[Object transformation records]
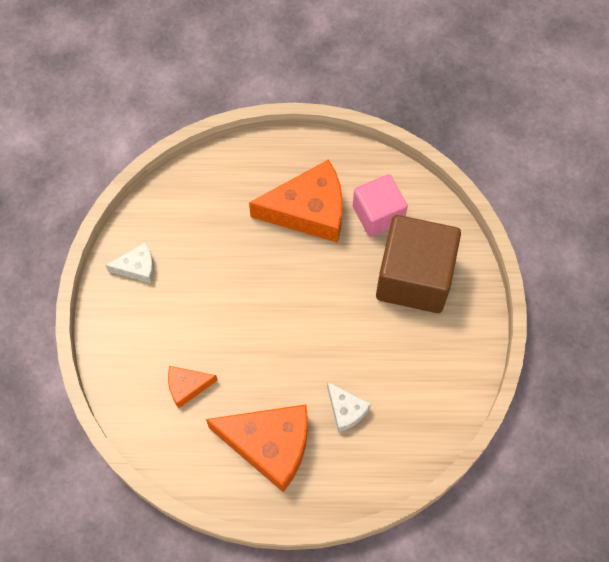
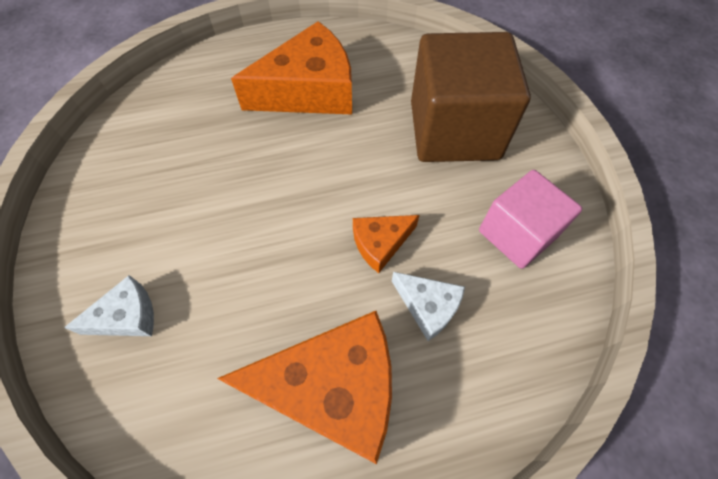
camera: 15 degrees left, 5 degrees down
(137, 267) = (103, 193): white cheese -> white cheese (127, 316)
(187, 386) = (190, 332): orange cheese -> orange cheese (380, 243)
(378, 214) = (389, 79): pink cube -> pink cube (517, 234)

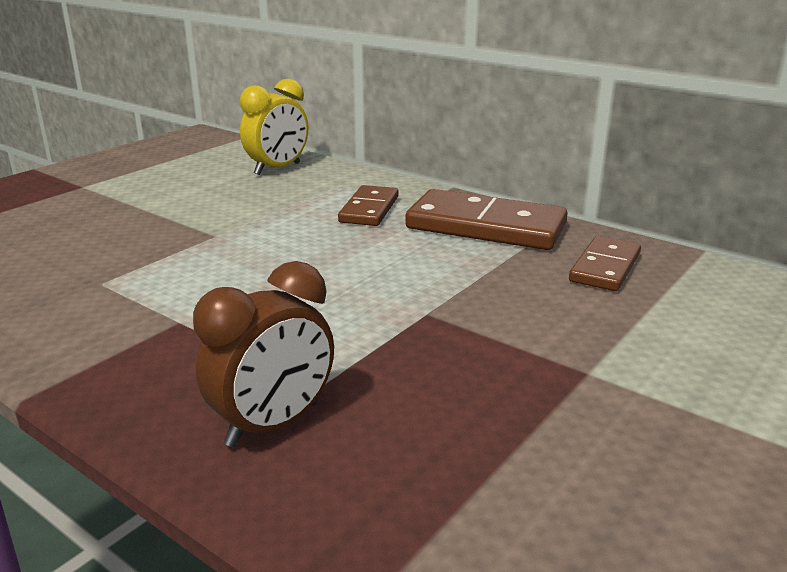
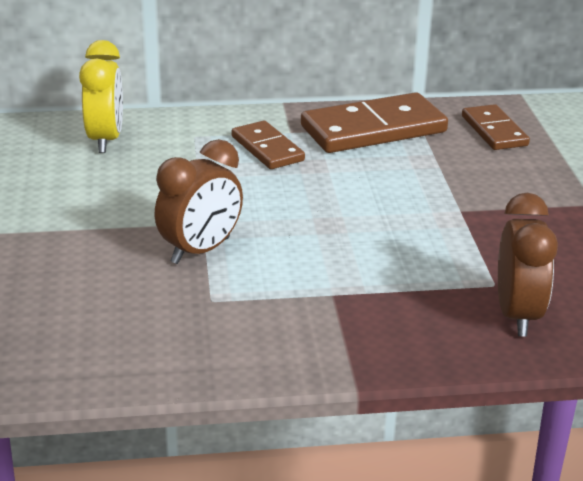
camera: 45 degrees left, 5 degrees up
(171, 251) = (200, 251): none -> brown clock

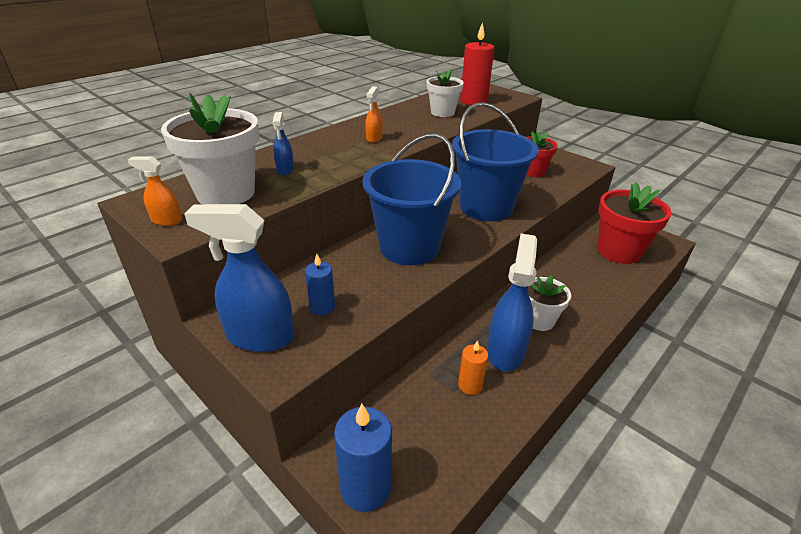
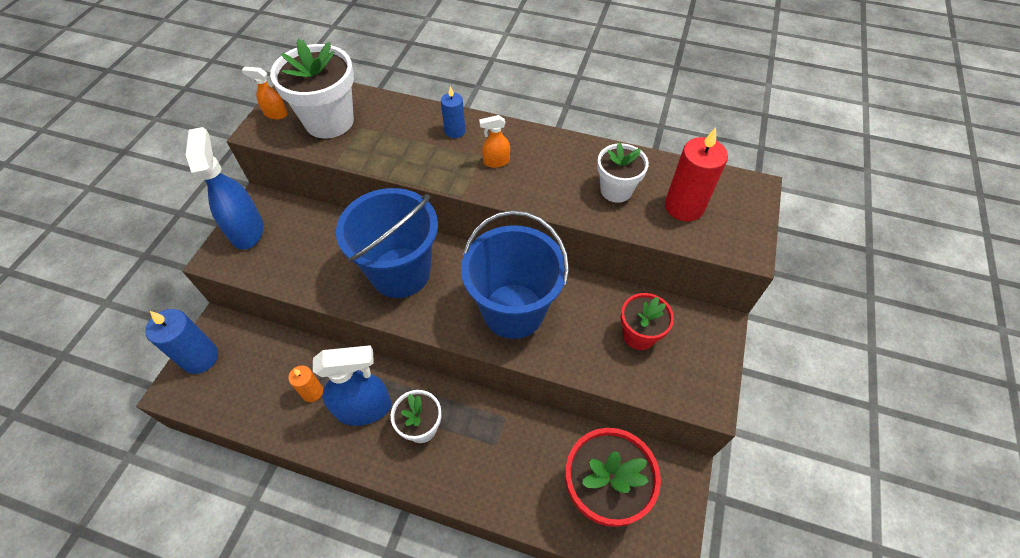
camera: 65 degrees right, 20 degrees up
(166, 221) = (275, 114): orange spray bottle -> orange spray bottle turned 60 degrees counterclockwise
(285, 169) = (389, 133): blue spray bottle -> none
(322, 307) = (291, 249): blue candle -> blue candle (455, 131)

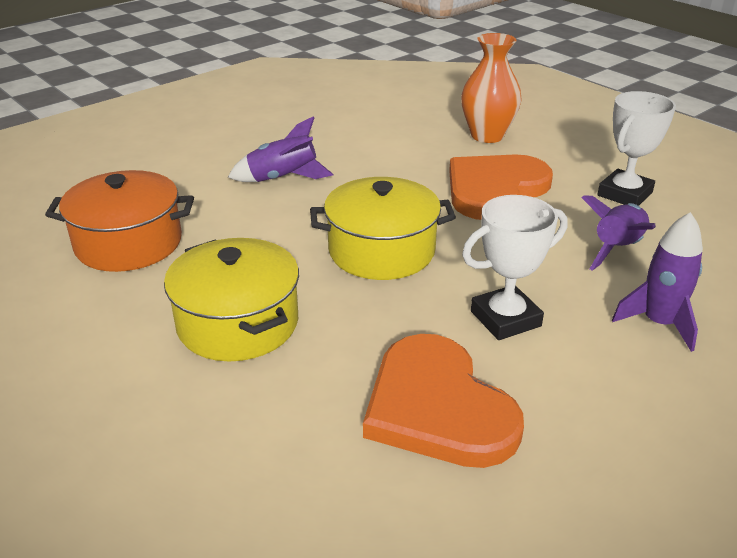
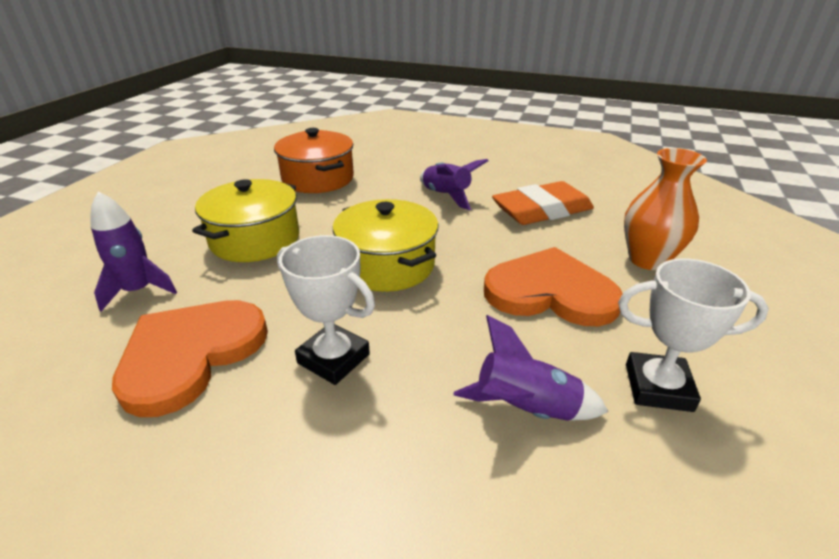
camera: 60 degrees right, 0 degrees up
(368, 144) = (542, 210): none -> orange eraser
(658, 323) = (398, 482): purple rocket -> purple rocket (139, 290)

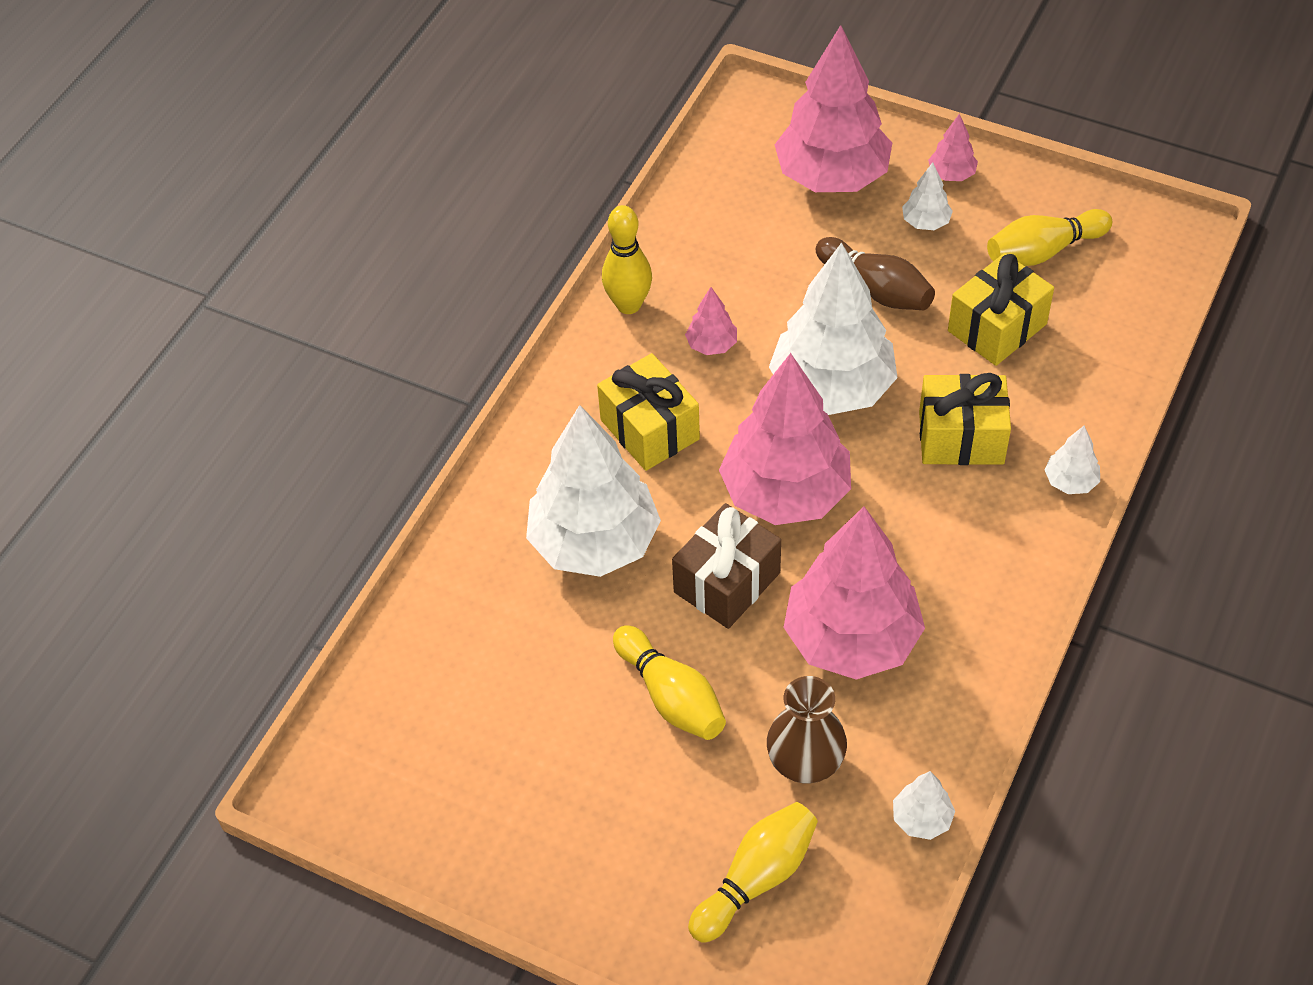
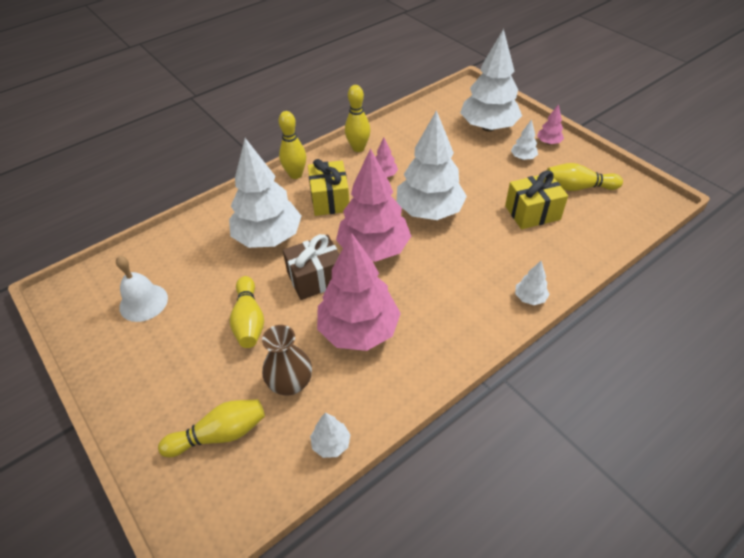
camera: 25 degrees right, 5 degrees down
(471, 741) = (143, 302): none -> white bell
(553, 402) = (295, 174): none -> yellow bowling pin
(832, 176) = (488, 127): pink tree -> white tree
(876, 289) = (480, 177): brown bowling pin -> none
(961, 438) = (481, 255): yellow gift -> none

*Assignment*.
Output nothing but the records above, word for word, with the pictures removed.

*Output for this task*.
camera: 15 degrees left, 5 degrees down
(137, 267) = (103, 193): white cheese -> white cheese (127, 316)
(187, 386) = (190, 332): orange cheese -> orange cheese (380, 243)
(378, 214) = (389, 79): pink cube -> pink cube (517, 234)

camera: 45 degrees left, 5 degrees up
(171, 251) = (200, 251): none -> brown clock

camera: 65 degrees right, 20 degrees up
(166, 221) = (275, 114): orange spray bottle -> orange spray bottle turned 60 degrees counterclockwise
(285, 169) = (389, 133): blue spray bottle -> none
(322, 307) = (291, 249): blue candle -> blue candle (455, 131)

camera: 60 degrees right, 0 degrees up
(368, 144) = (542, 210): none -> orange eraser
(658, 323) = (398, 482): purple rocket -> purple rocket (139, 290)

camera: 25 degrees right, 5 degrees down
(471, 741) = (143, 302): none -> white bell
(553, 402) = (295, 174): none -> yellow bowling pin
(832, 176) = (488, 127): pink tree -> white tree
(876, 289) = (480, 177): brown bowling pin -> none
(961, 438) = (481, 255): yellow gift -> none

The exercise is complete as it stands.